◆ DATA EXTRACTS ◆
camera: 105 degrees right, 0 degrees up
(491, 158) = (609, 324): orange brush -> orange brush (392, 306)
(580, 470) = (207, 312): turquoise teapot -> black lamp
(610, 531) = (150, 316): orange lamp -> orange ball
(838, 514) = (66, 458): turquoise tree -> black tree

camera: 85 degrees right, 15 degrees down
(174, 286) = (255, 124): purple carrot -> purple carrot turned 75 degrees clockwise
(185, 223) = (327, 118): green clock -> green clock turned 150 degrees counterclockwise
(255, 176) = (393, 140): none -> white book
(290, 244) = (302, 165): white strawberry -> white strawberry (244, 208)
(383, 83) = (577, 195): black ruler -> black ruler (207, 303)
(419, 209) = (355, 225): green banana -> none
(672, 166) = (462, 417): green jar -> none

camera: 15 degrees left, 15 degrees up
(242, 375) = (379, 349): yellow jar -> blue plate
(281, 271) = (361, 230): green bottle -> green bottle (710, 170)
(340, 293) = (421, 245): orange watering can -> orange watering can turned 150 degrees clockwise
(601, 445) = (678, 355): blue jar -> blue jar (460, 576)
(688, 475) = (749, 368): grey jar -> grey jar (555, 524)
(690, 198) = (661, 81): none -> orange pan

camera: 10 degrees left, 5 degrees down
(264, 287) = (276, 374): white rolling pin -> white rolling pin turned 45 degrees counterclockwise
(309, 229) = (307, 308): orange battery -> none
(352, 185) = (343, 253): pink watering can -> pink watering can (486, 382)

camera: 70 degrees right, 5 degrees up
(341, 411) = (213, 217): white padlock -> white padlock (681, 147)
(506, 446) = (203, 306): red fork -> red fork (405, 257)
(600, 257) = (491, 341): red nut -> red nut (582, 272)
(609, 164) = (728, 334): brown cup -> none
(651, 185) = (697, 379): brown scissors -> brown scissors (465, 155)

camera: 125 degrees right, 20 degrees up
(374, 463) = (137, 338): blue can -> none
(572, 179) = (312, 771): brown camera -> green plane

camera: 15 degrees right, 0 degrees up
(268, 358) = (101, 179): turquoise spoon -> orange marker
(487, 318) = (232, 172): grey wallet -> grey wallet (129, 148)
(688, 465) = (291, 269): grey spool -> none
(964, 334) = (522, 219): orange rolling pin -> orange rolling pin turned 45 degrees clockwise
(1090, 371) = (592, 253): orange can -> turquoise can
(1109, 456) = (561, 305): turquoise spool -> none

◆ TO DO ◆
If a line in the data above contains "none", return that line.

◆ ANSWER TO THE EXERCISE ◆
(255, 176) = (393, 140): none -> white book
(419, 209) = (355, 225): green banana -> none
(672, 166) = (462, 417): green jar -> none
(690, 198) = (661, 81): none -> orange pan
(309, 229) = (307, 308): orange battery -> none
(609, 164) = (728, 334): brown cup -> none
(374, 463) = (137, 338): blue can -> none
(688, 465) = (291, 269): grey spool -> none
(1109, 456) = (561, 305): turquoise spool -> none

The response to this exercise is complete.